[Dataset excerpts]
------------------------------------------------------------------------
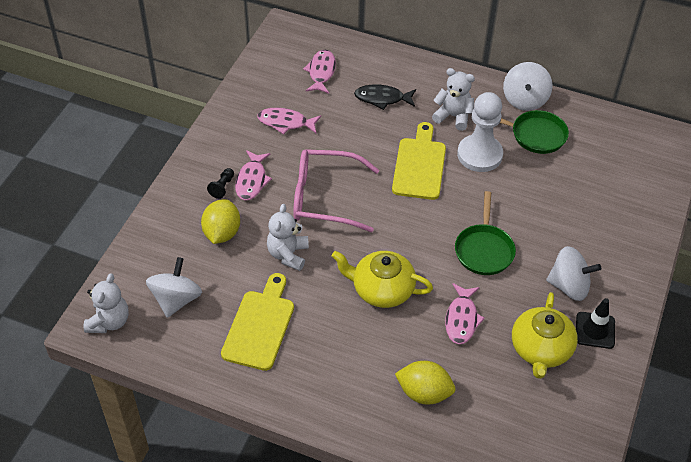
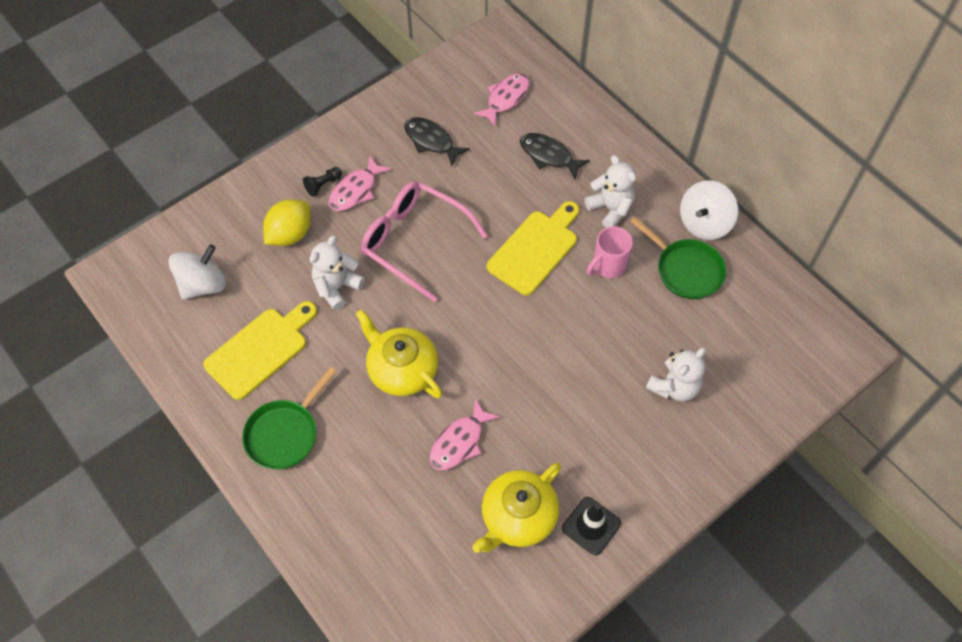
camera: 30 degrees right, 10 degrees up
white teddy bear [84,273,129,333] -> white teddy bear moved to [646,347,706,401]
pink fish [257,108,321,134] -> black fish [404,117,470,166]
yellow lemon [395,361,456,404] -> none
green pan [455,191,516,275] -> green pan moved to [242,367,337,469]
white pawn [457,92,503,172] -> pink mug [587,226,633,278]
white spinning top [546,246,601,301] -> none

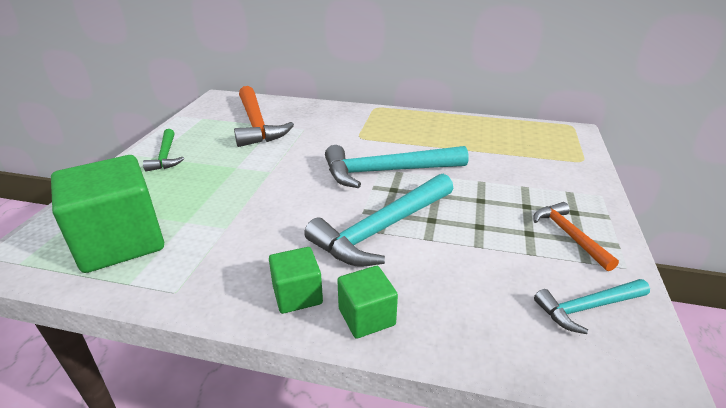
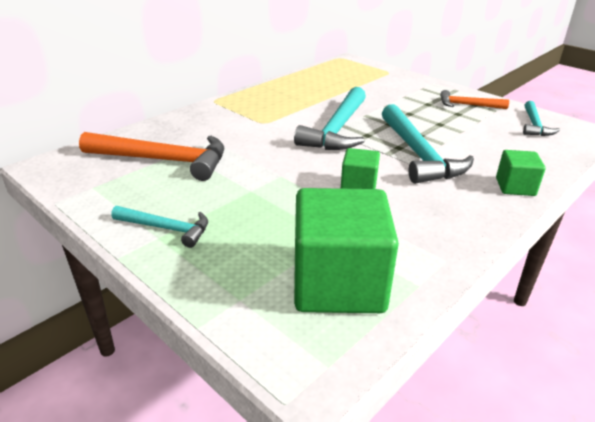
camera: 60 degrees left, 0 degrees up
green hammer [143,129,184,171] -> turquoise hammer [111,206,208,248]
green cube [269,247,323,314] -> green cube moved to [341,148,380,189]

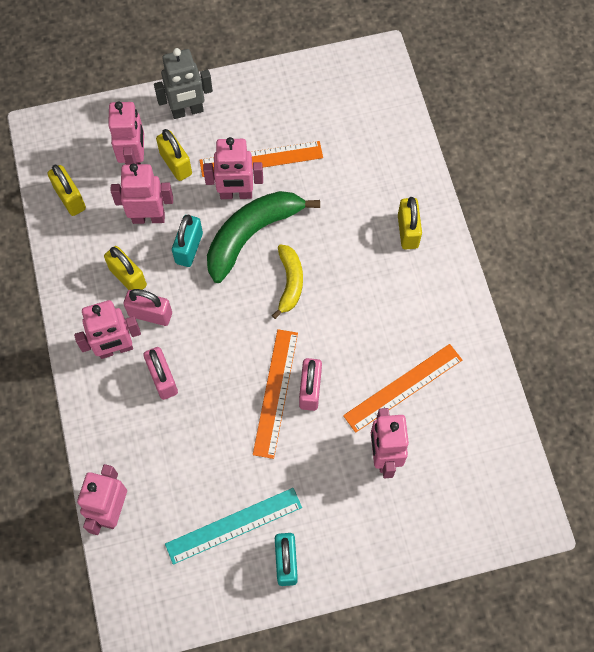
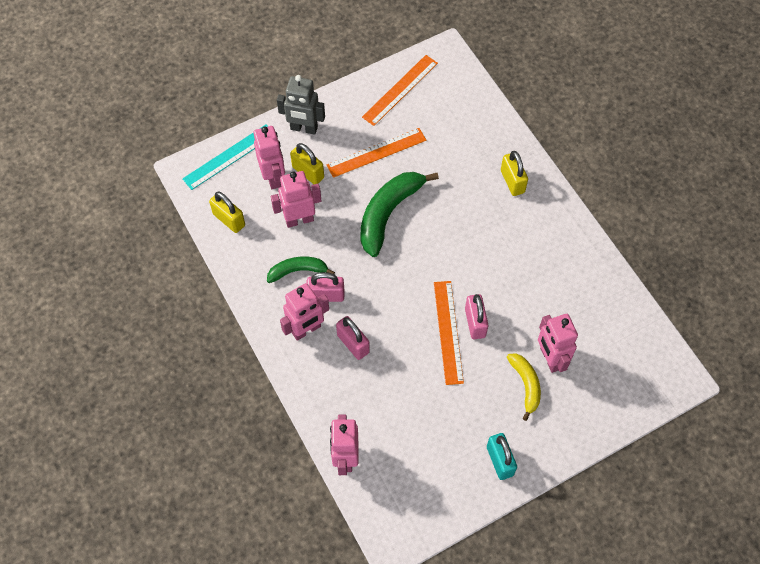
camera: 15 degrees left, 5 degrees down
yellow padlock [104,246,147,290] -> green banana [267,256,335,283]
grey robot [154,48,213,119] -> grey robot turned 45 degrees clockwise [277,75,325,135]
turquoise ruler [165,488,302,565] -> turquoise ruler moved to [182,124,268,190]
turquoise padlock [172,215,203,267] -> none
pink robot [203,137,263,199] -> none
yellow banana [272,244,303,319] -> yellow banana moved to [507,353,541,421]
orange ruler [343,344,462,433] -> orange ruler moved to [362,55,438,126]

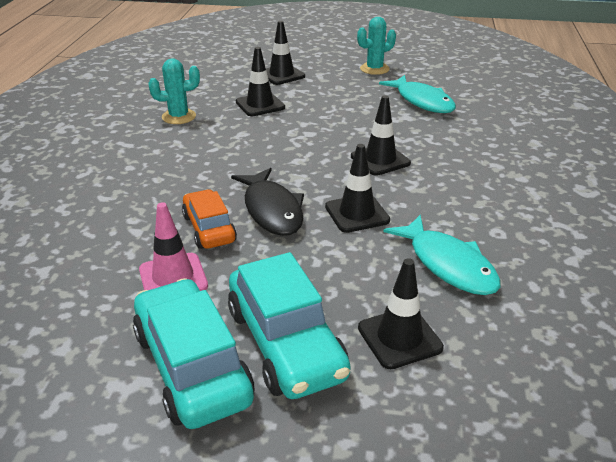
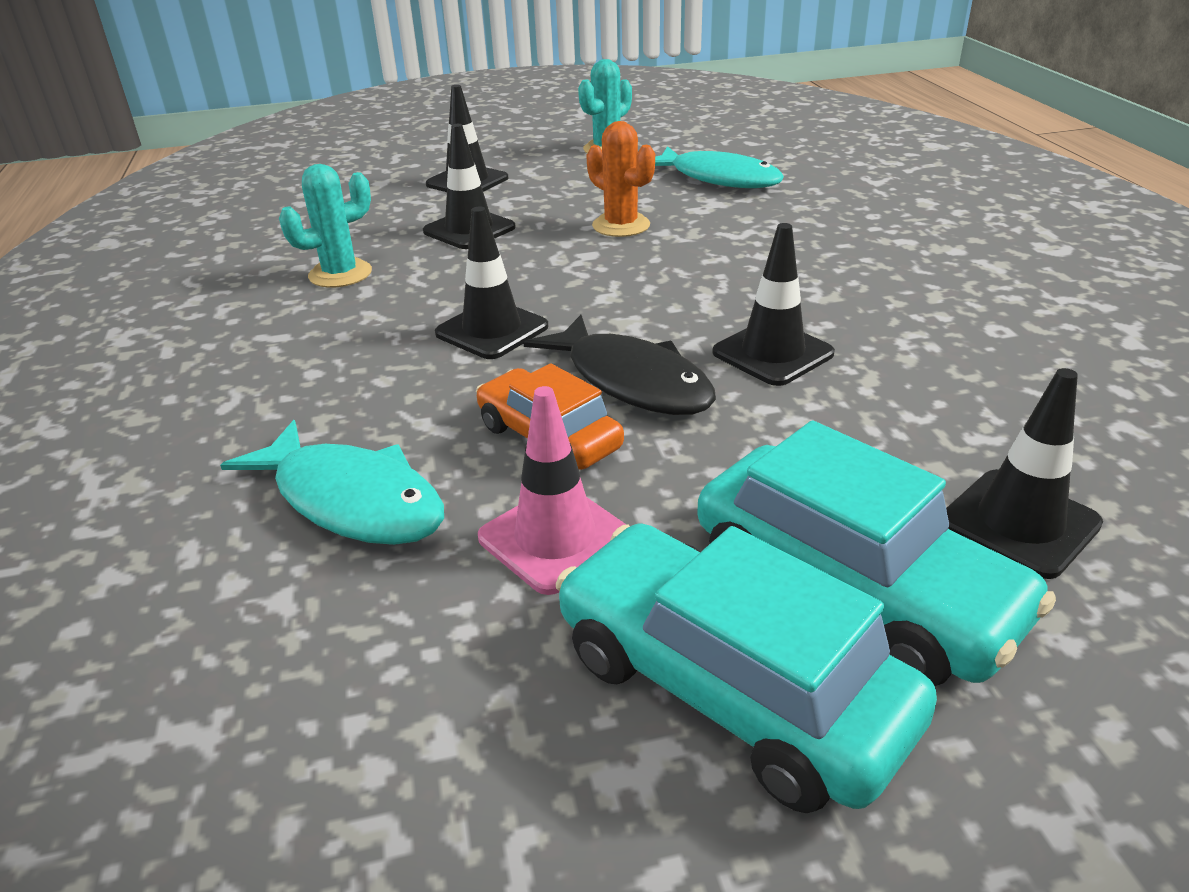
camera: 20 degrees left, 0 degrees up
black traffic cone [351,95,411,176] -> black traffic cone moved to [435,206,548,359]
turquoise fish [384,215,501,295] -> turquoise fish moved to [220,420,444,545]
none -> orange cactus [586,121,655,237]

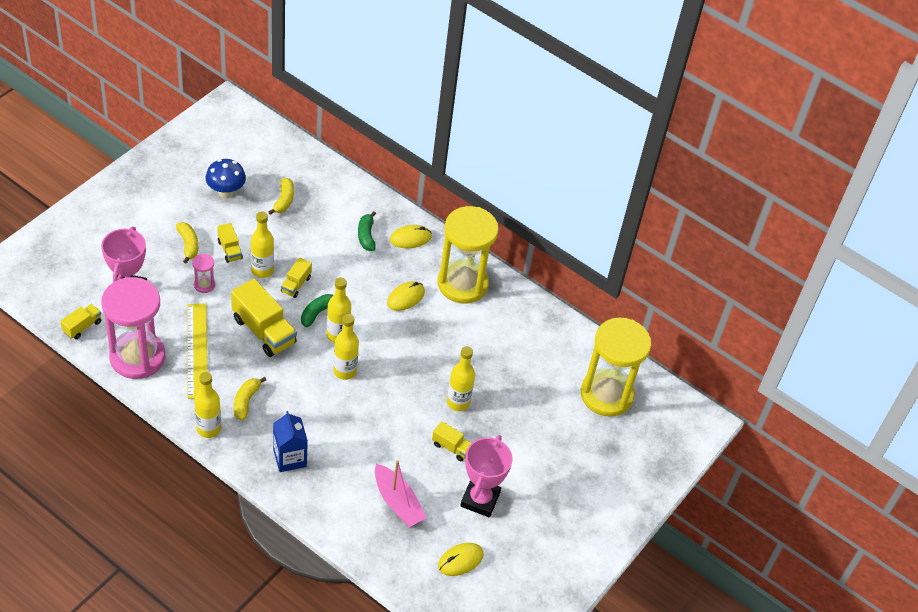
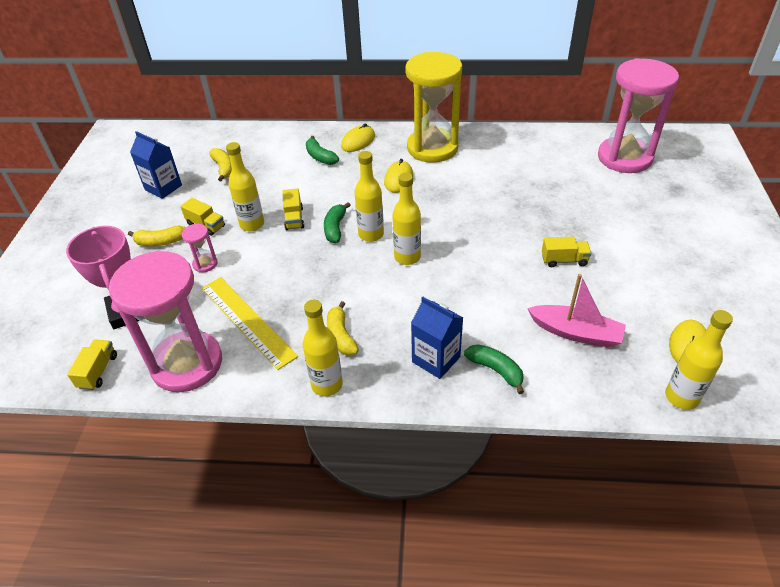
camera: 25 degrees left, 5 degrees down
yellow banana [176,222,198,263] -> yellow banana turned 135 degrees clockwise [128,226,186,246]
blue mushroom [206,159,246,198] -> blue carton [130,131,182,199]
yellow truck [231,278,297,357] -> none
yellow bottle [447,346,475,411] -> yellow bottle moved to [665,310,733,410]
pink trophy [460,435,512,517] -> none
yellow hourglass [581,318,651,417] -> pink hourglass [598,58,679,173]
none -> green banana [464,344,524,394]

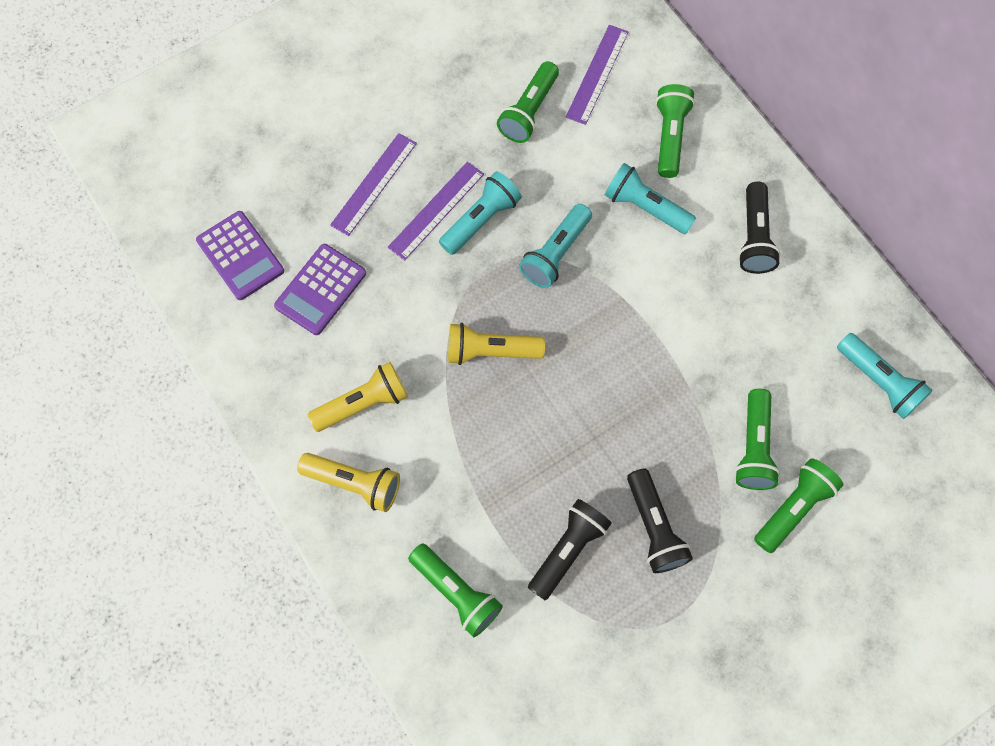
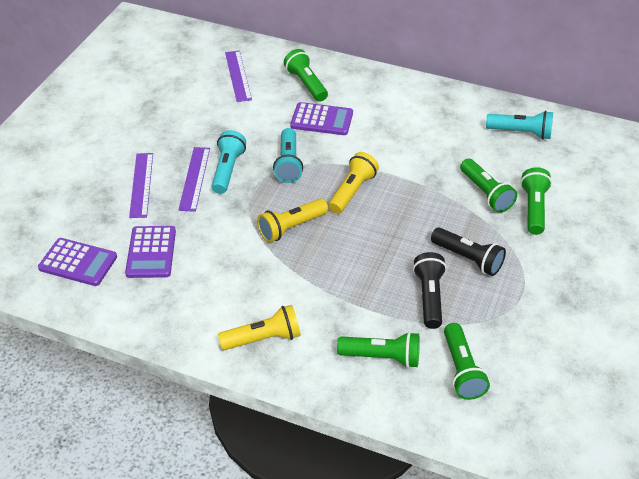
camera: 35 degrees left, 25 degrees down
yellow flashlight [308,362,408,432] -> yellow flashlight moved to [328,152,379,214]
green flashlight [497,61,559,143] -> green flashlight moved to [444,323,490,400]
turquoise flashlight [604,163,696,234] -> purple calculator [290,102,353,135]
black flashlight [738,182,781,274] -> none

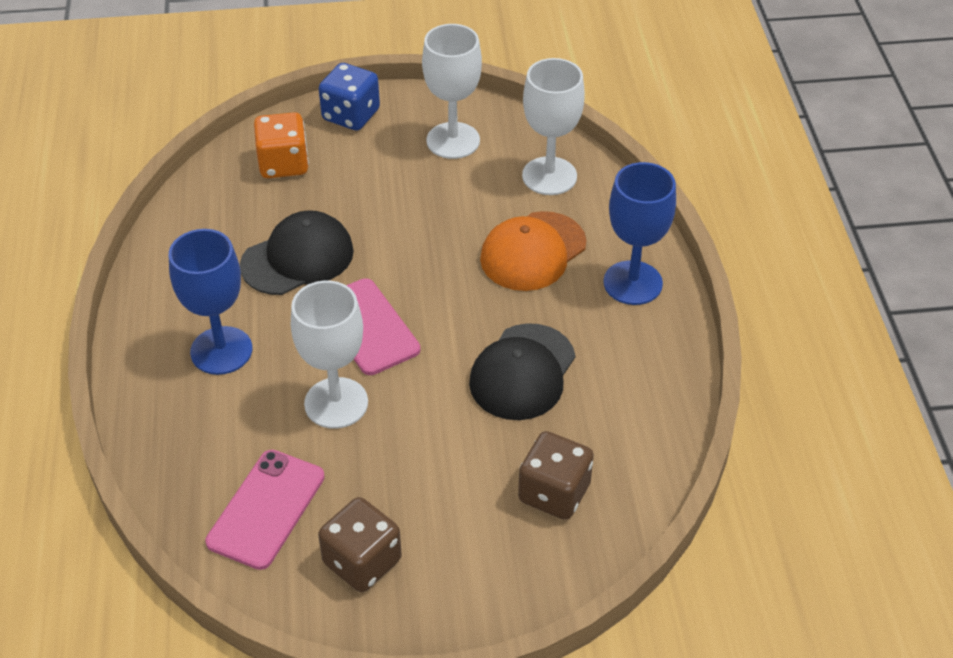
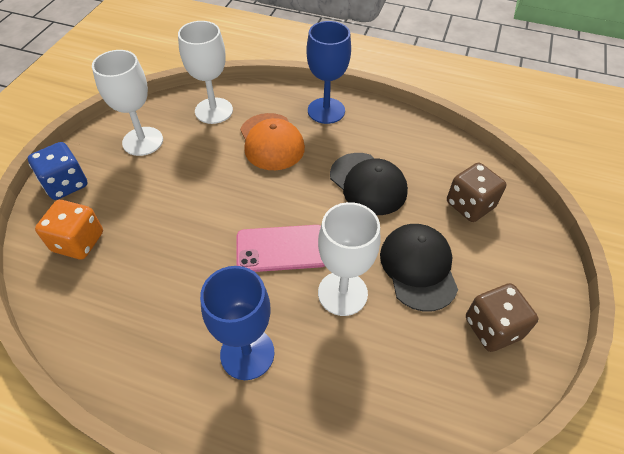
camera: 65 degrees left, 5 degrees up
pink phone [205,450,325,570] -> none
black cap [240,210,354,295] -> black cap moved to [380,224,458,311]

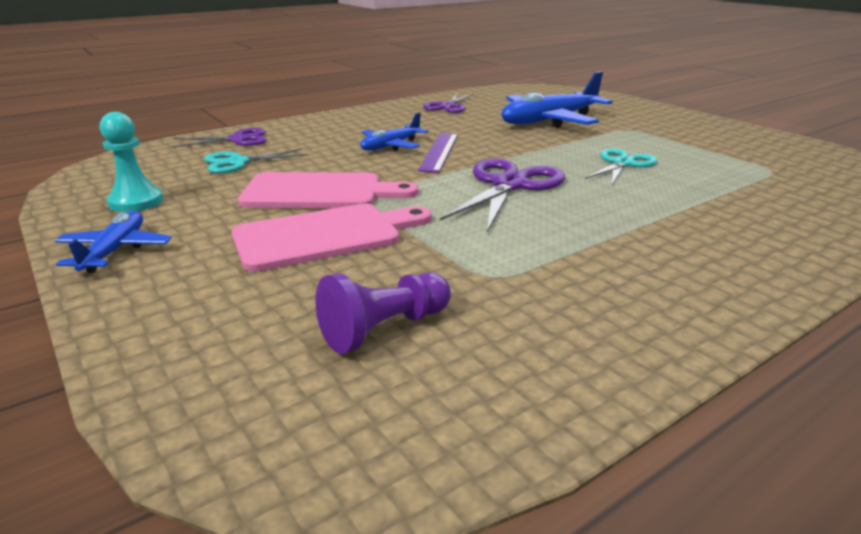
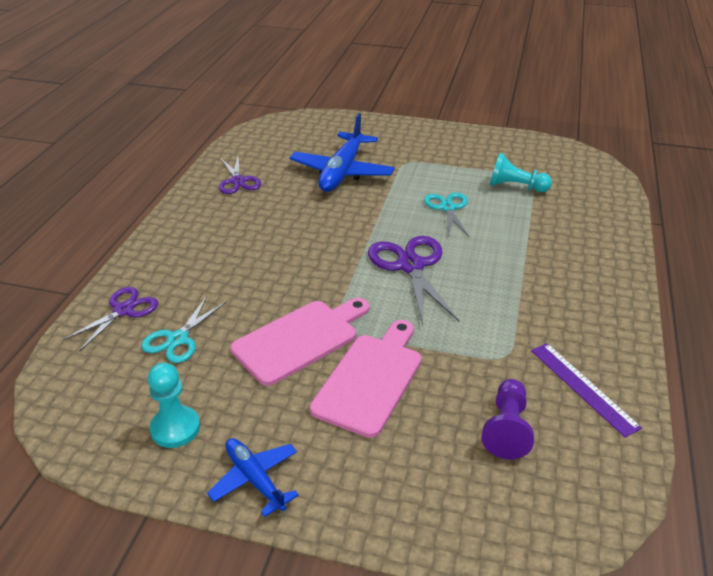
camera: 40 degrees left, 10 degrees up
blue plane [360,113,428,151] -> none
purple ruler [418,133,458,173] -> purple ruler moved to [531,343,642,438]
none -> turquoise pawn [489,153,552,192]

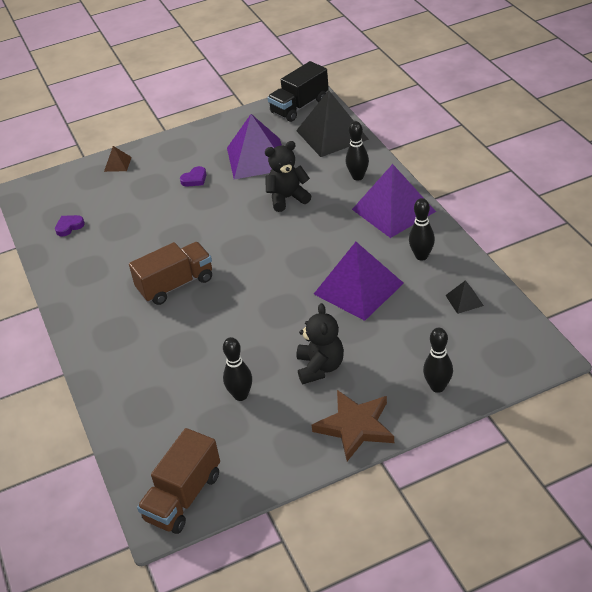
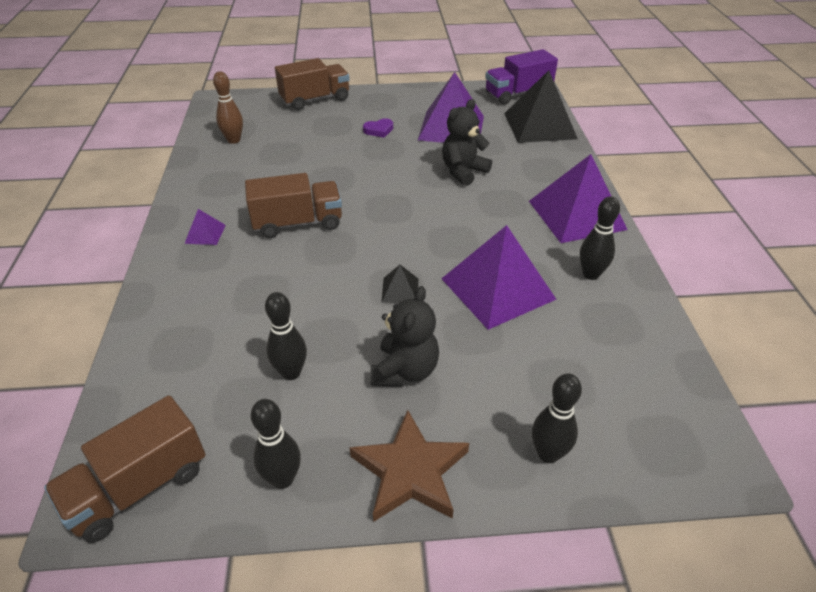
camera: 15 degrees right, 0 degrees up
purple heart [55,215,85,237] -> brown bowling pin [213,71,243,144]
brown pyramid [104,146,132,172] -> brown truck [275,58,350,110]
black teddy bear [265,141,311,212] -> black teddy bear turned 45 degrees counterclockwise [442,99,492,186]
black truck [267,61,329,122] -> purple truck [485,49,558,105]
black bowling pin [346,121,369,181] -> black bowling pin moved to [251,399,301,489]
black pyramid [445,280,484,314] -> black pyramid moved to [382,265,418,303]
none -> purple pyramid [184,209,226,245]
------------------------------------------------------------------------
Every entry is to be transcribed exactly, but the pictures are to be left out.

- _Output_:
camera: 30 degrees right, 10 degrees up
white teddy bear [84,273,129,333] -> white teddy bear moved to [646,347,706,401]
pink fish [257,108,321,134] -> black fish [404,117,470,166]
yellow lemon [395,361,456,404] -> none
green pan [455,191,516,275] -> green pan moved to [242,367,337,469]
white pawn [457,92,503,172] -> pink mug [587,226,633,278]
white spinning top [546,246,601,301] -> none

camera: 60 degrees left, 0 degrees up
green hammer [143,129,184,171] -> turquoise hammer [111,206,208,248]
green cube [269,247,323,314] -> green cube moved to [341,148,380,189]

camera: 15 degrees left, 5 degrees down
yellow padlock [104,246,147,290] -> green banana [267,256,335,283]
grey robot [154,48,213,119] -> grey robot turned 45 degrees clockwise [277,75,325,135]
turquoise ruler [165,488,302,565] -> turquoise ruler moved to [182,124,268,190]
turquoise padlock [172,215,203,267] -> none
pink robot [203,137,263,199] -> none
yellow banana [272,244,303,319] -> yellow banana moved to [507,353,541,421]
orange ruler [343,344,462,433] -> orange ruler moved to [362,55,438,126]

camera: 20 degrees left, 0 degrees up
black traffic cone [351,95,411,176] -> black traffic cone moved to [435,206,548,359]
turquoise fish [384,215,501,295] -> turquoise fish moved to [220,420,444,545]
none -> orange cactus [586,121,655,237]

camera: 25 degrees left, 5 degrees down
yellow banana [176,222,198,263] -> yellow banana turned 135 degrees clockwise [128,226,186,246]
blue mushroom [206,159,246,198] -> blue carton [130,131,182,199]
yellow truck [231,278,297,357] -> none
yellow bottle [447,346,475,411] -> yellow bottle moved to [665,310,733,410]
pink trophy [460,435,512,517] -> none
yellow hourglass [581,318,651,417] -> pink hourglass [598,58,679,173]
none -> green banana [464,344,524,394]

camera: 35 degrees left, 25 degrees down
yellow flashlight [308,362,408,432] -> yellow flashlight moved to [328,152,379,214]
green flashlight [497,61,559,143] -> green flashlight moved to [444,323,490,400]
turquoise flashlight [604,163,696,234] -> purple calculator [290,102,353,135]
black flashlight [738,182,781,274] -> none

camera: 65 degrees left, 5 degrees up
pink phone [205,450,325,570] -> none
black cap [240,210,354,295] -> black cap moved to [380,224,458,311]

camera: 40 degrees left, 10 degrees up
blue plane [360,113,428,151] -> none
purple ruler [418,133,458,173] -> purple ruler moved to [531,343,642,438]
none -> turquoise pawn [489,153,552,192]

camera: 15 degrees right, 0 degrees up
purple heart [55,215,85,237] -> brown bowling pin [213,71,243,144]
brown pyramid [104,146,132,172] -> brown truck [275,58,350,110]
black teddy bear [265,141,311,212] -> black teddy bear turned 45 degrees counterclockwise [442,99,492,186]
black truck [267,61,329,122] -> purple truck [485,49,558,105]
black bowling pin [346,121,369,181] -> black bowling pin moved to [251,399,301,489]
black pyramid [445,280,484,314] -> black pyramid moved to [382,265,418,303]
none -> purple pyramid [184,209,226,245]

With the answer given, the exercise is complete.